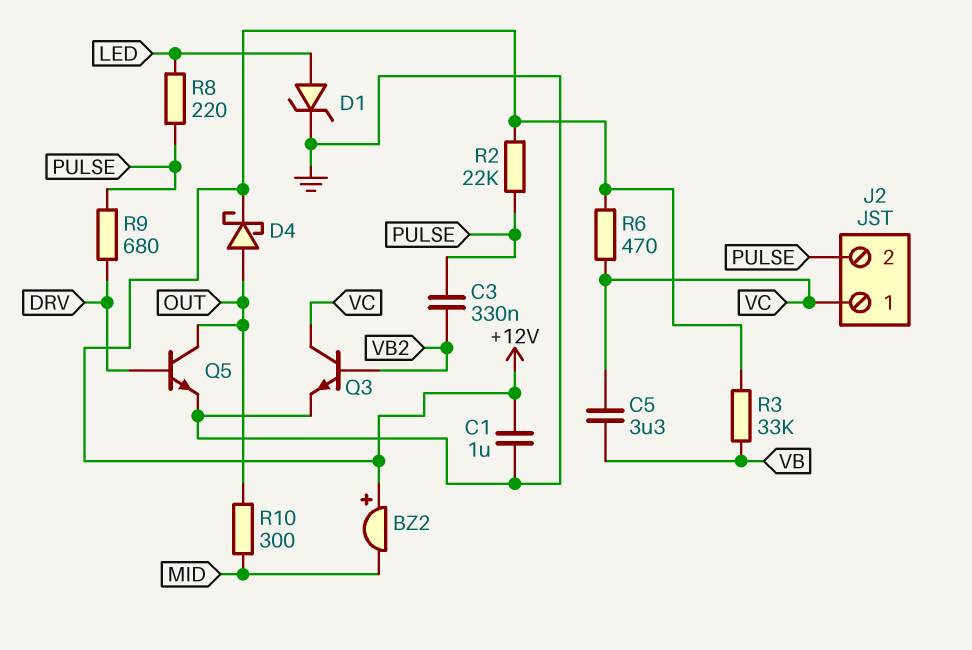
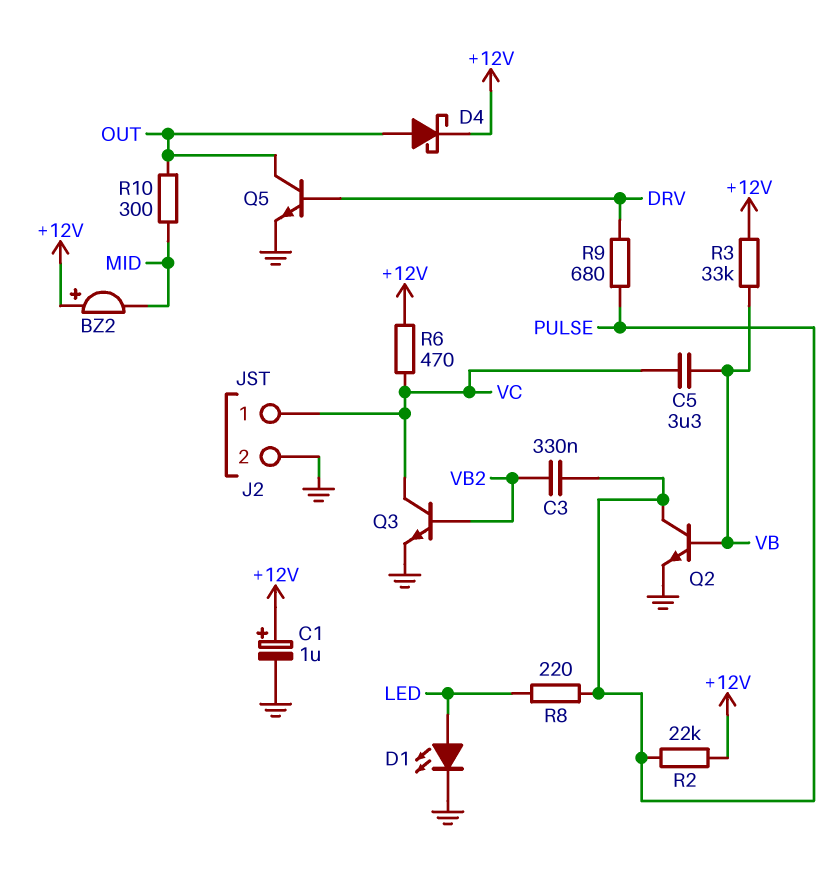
C1: 1uF (+12V, GND) -> 1uF (plus +12V, minus GND)
D1: zener (A LED, K GND) -> LED (A LED, K GND)
J2 pin 2: PULSE -> GND
Q2: none -> NPN (B VB, C PULSE, E GND)

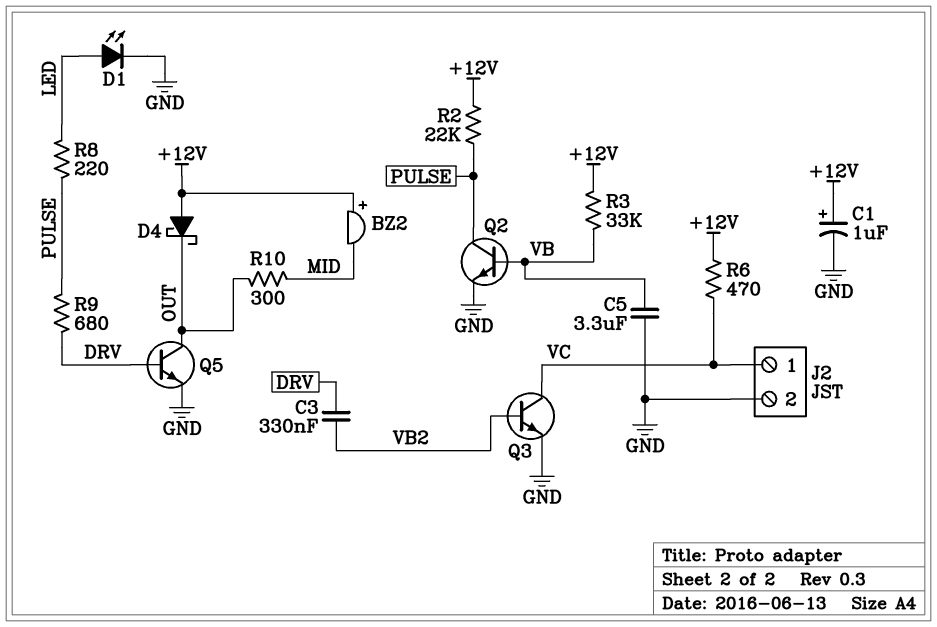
C3: 330nF (PULSE, VB2) -> 330nF (DRV, VB2)
C5: 3.3uF (VB, VC) -> 3.3uF (GND, VB)
D4: schottky (A OUT, K +12V) -> schottky (A +12V, K OUT)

# Directions for this task
Wherever the string "PULSE" is found in the entries, copy the line it sits in.

# Solved exercise
J2 pin 2: PULSE -> GND
Q2: none -> NPN (B VB, C PULSE, E GND)
C3: 330nF (PULSE, VB2) -> 330nF (DRV, VB2)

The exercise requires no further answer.